■ **Task**
Select the lines of the records containing the word "button" and list them.

■ **Input material**
----------------------------------------

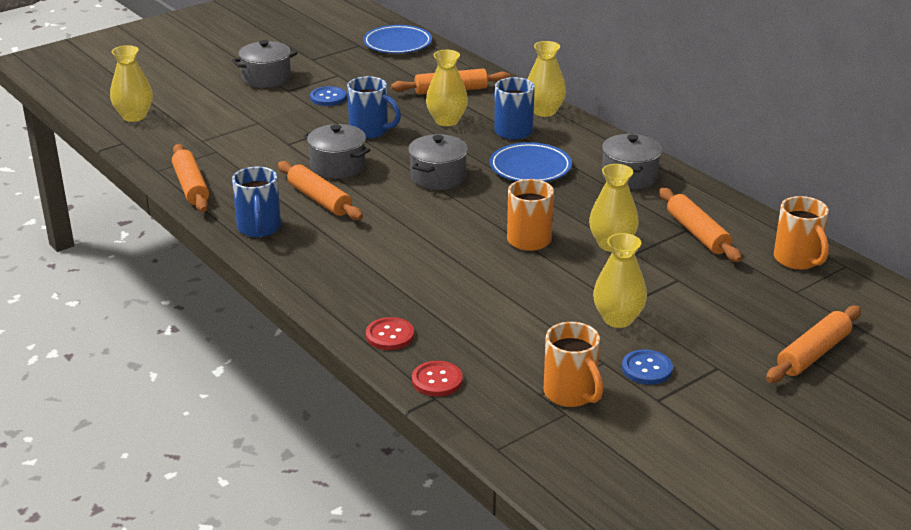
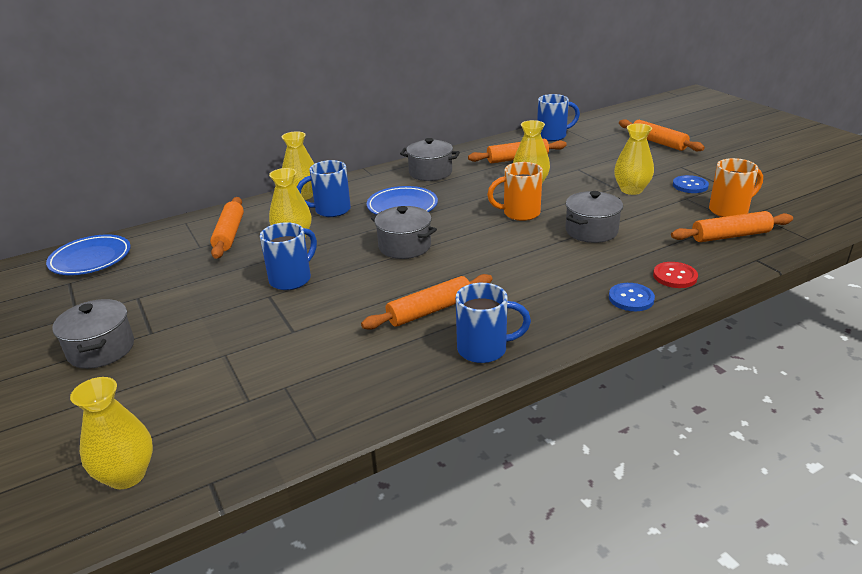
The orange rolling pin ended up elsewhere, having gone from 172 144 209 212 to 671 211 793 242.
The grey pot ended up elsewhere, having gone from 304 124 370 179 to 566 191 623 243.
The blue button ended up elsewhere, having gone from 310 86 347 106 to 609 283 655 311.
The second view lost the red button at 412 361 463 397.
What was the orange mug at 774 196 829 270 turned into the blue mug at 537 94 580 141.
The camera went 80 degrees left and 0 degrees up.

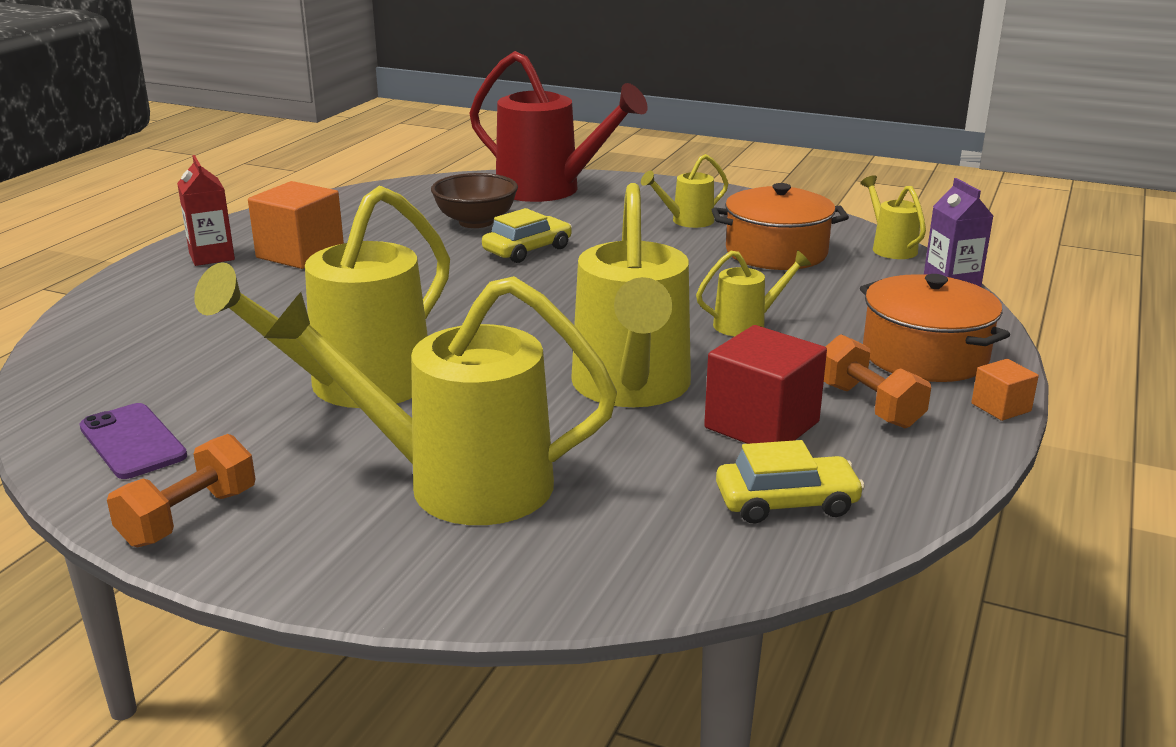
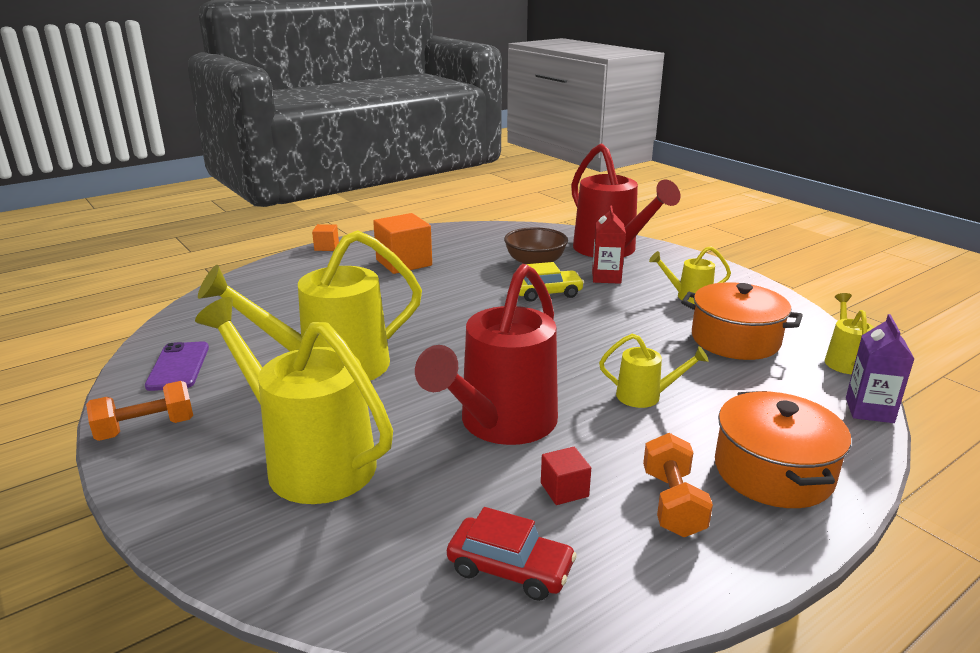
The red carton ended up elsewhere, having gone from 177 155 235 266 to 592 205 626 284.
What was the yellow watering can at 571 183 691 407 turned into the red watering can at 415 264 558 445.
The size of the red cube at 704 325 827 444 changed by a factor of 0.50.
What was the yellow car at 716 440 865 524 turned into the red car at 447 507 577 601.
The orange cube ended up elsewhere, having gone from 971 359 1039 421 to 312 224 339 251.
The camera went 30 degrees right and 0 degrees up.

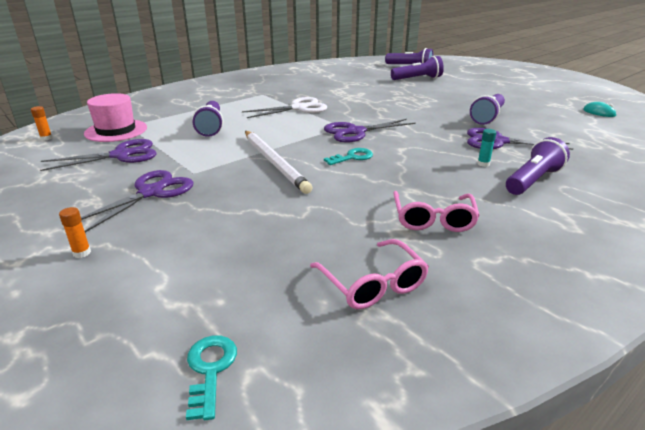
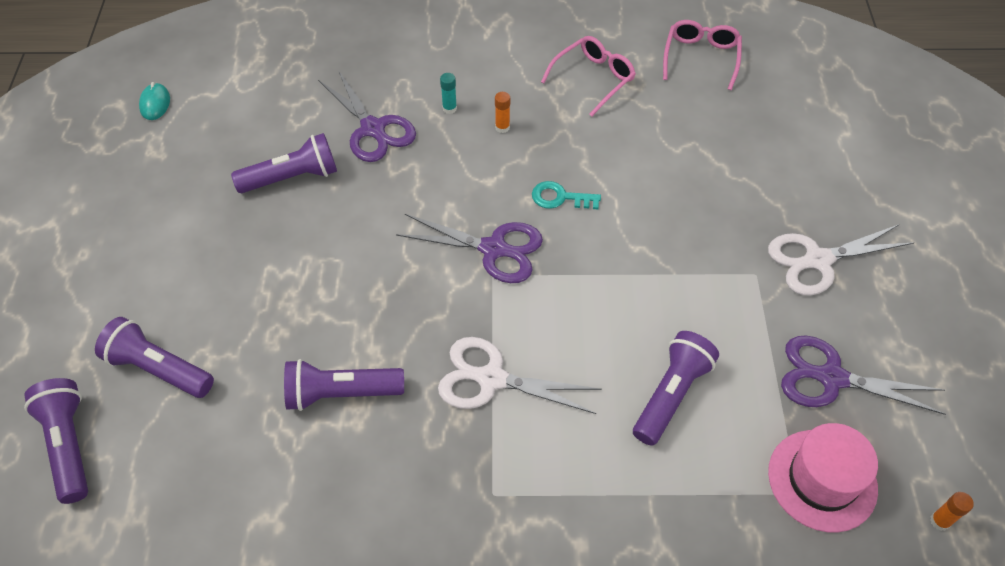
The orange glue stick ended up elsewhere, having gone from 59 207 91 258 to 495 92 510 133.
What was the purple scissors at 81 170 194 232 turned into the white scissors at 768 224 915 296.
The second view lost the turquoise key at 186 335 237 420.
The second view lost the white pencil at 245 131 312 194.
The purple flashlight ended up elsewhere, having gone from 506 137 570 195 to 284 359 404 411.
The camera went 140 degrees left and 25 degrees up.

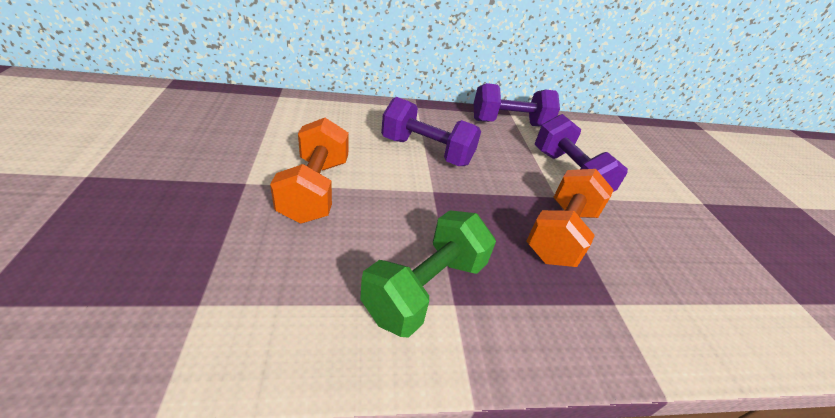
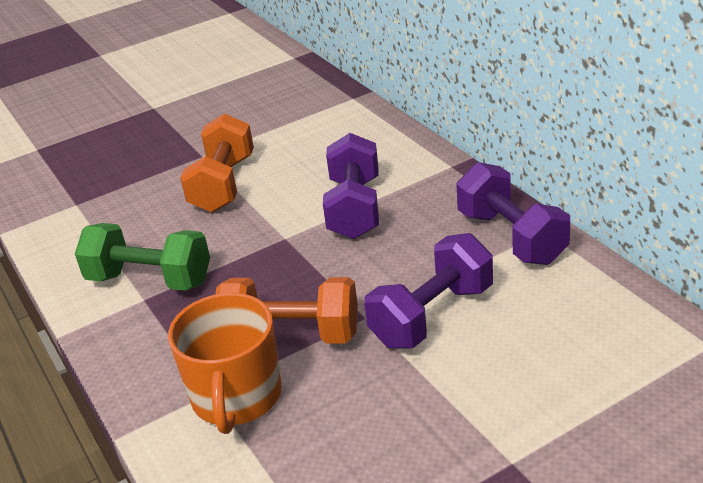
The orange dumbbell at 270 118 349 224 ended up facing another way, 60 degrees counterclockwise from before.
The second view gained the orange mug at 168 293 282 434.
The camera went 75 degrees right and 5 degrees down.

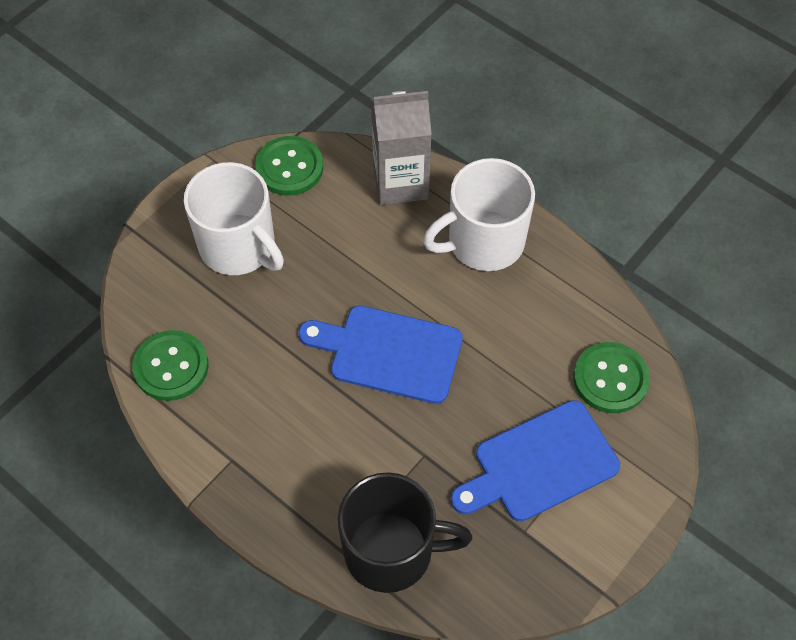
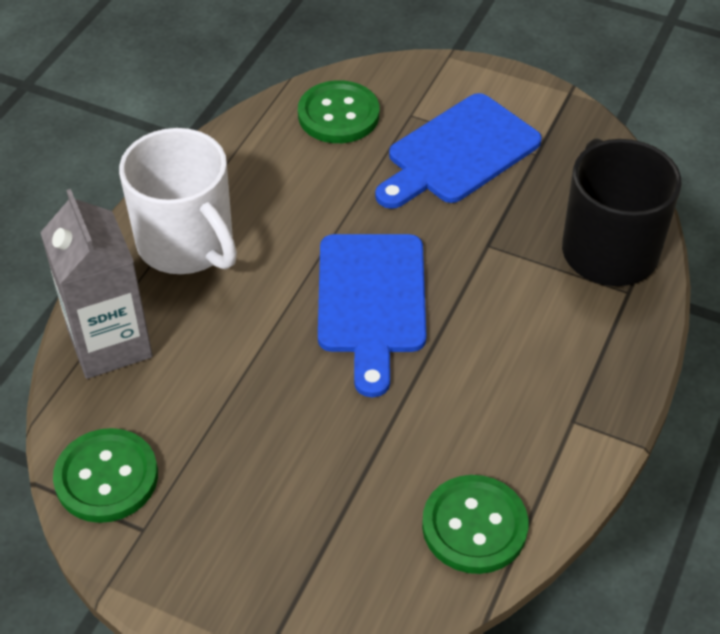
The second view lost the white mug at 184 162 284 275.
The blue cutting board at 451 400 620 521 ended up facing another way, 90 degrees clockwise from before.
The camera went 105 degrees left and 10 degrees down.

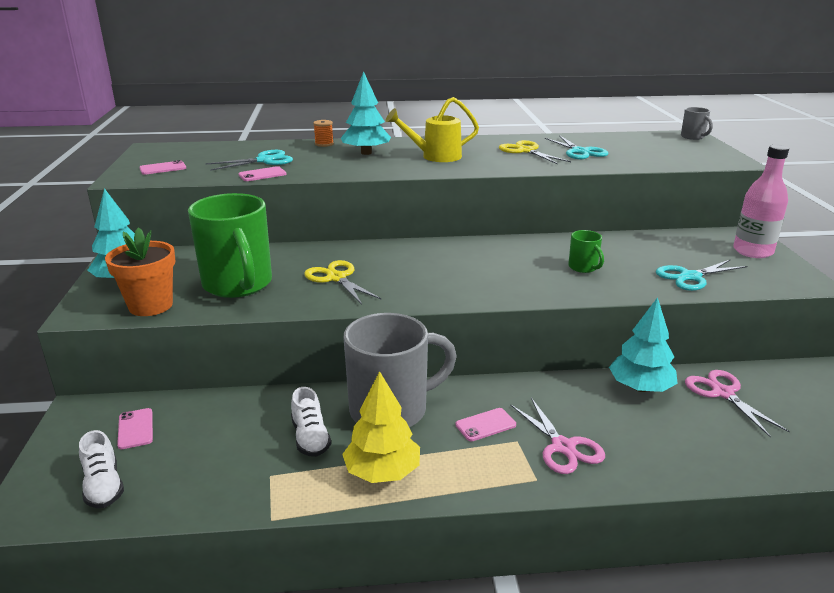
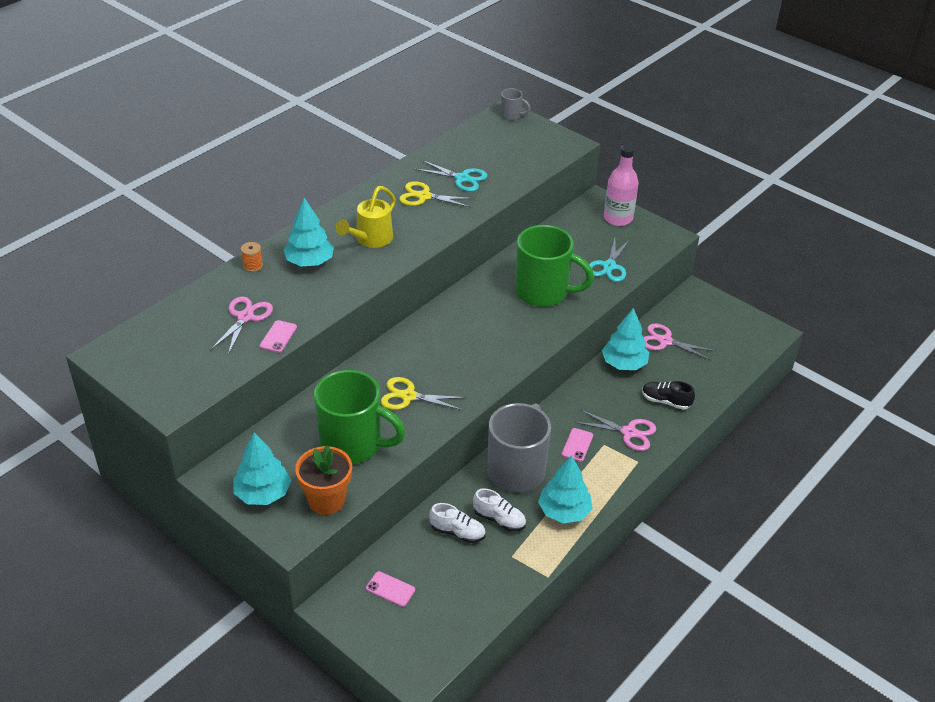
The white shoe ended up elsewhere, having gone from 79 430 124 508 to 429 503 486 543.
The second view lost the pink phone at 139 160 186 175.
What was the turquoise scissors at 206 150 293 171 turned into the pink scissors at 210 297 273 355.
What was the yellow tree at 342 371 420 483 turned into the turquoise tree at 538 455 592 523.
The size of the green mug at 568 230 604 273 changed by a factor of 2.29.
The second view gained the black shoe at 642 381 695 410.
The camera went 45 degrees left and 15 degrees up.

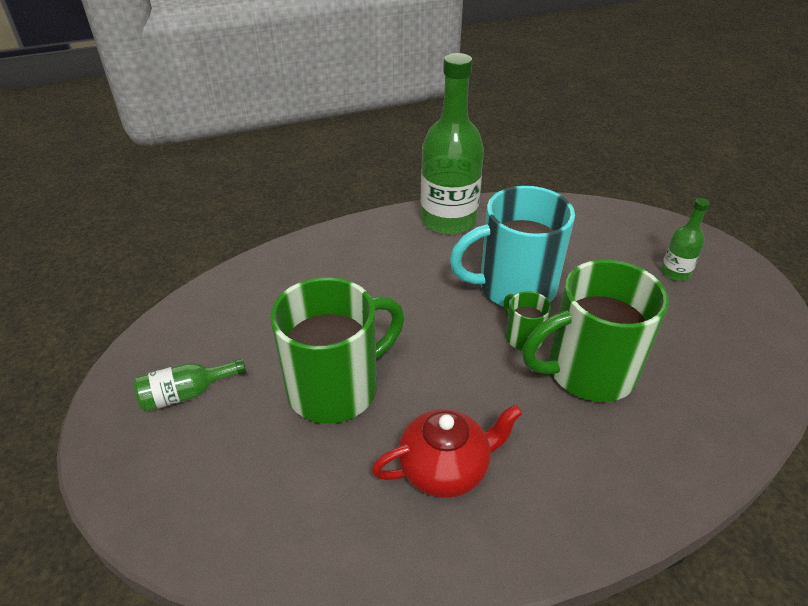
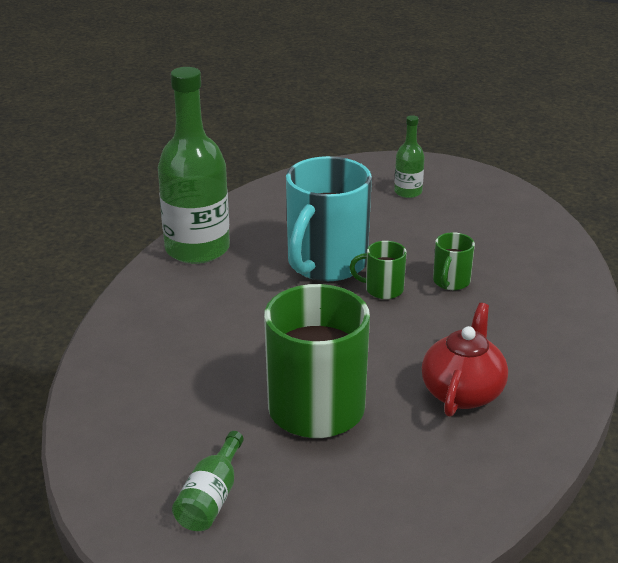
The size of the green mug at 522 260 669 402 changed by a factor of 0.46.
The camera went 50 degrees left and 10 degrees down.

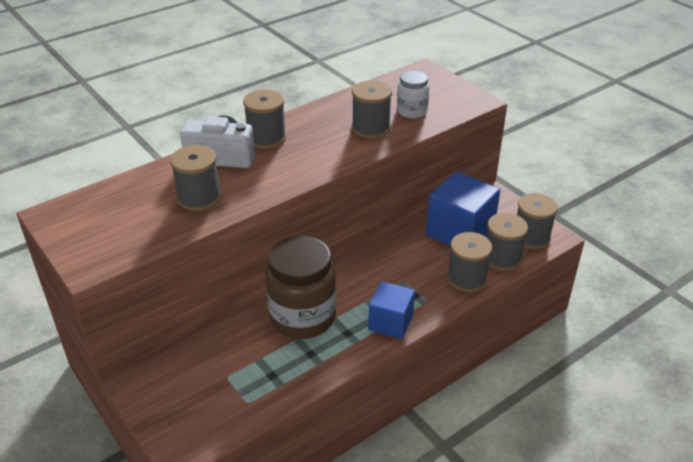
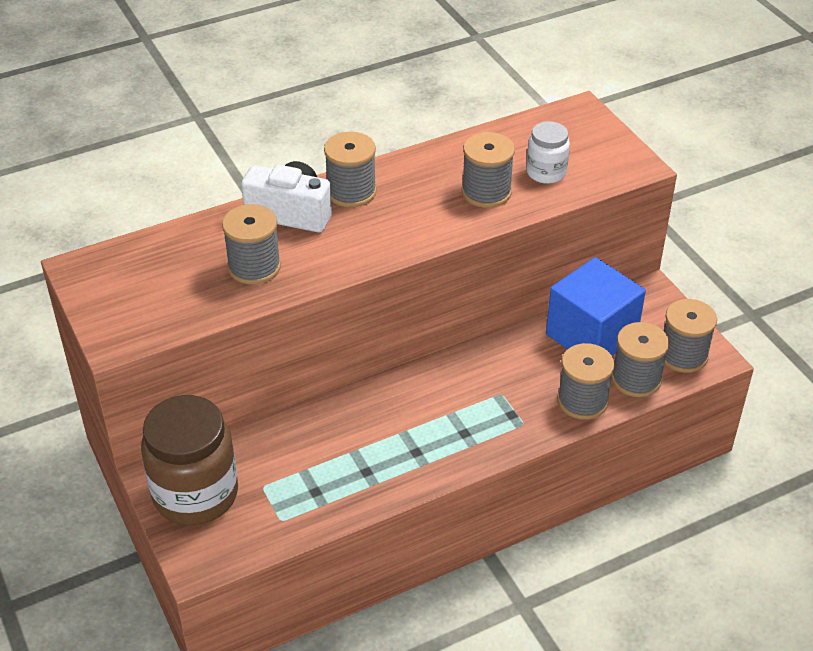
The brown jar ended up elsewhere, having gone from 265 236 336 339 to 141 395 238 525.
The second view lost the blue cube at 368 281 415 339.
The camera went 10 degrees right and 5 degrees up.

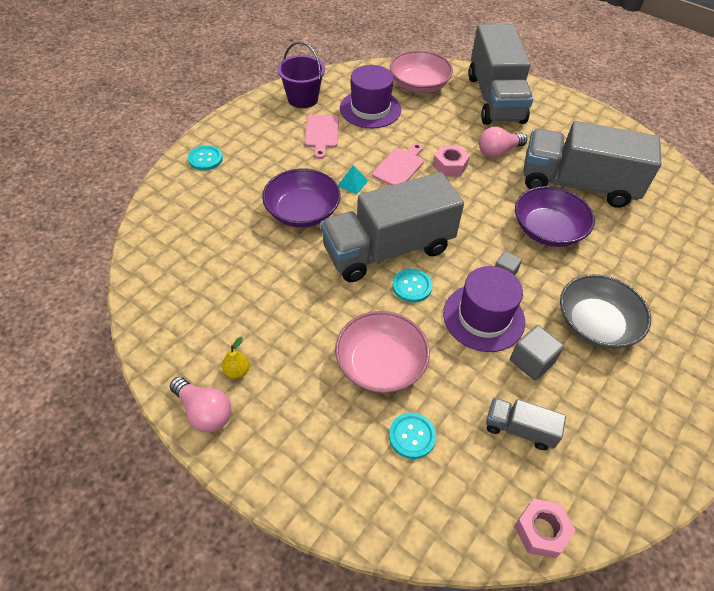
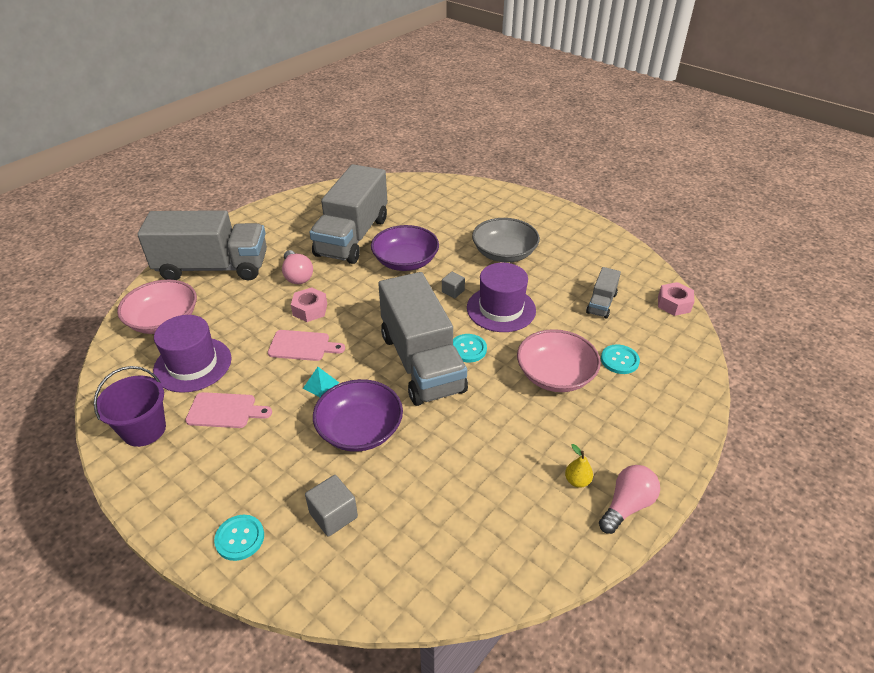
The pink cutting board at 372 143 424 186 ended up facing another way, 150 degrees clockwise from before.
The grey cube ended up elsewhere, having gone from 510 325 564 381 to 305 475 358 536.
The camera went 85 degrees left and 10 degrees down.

----------------------------------------

■ **Exercise output**
The blue button ended up elsewhere, having gone from 310 86 347 106 to 609 283 655 311.
The second view lost the red button at 412 361 463 397.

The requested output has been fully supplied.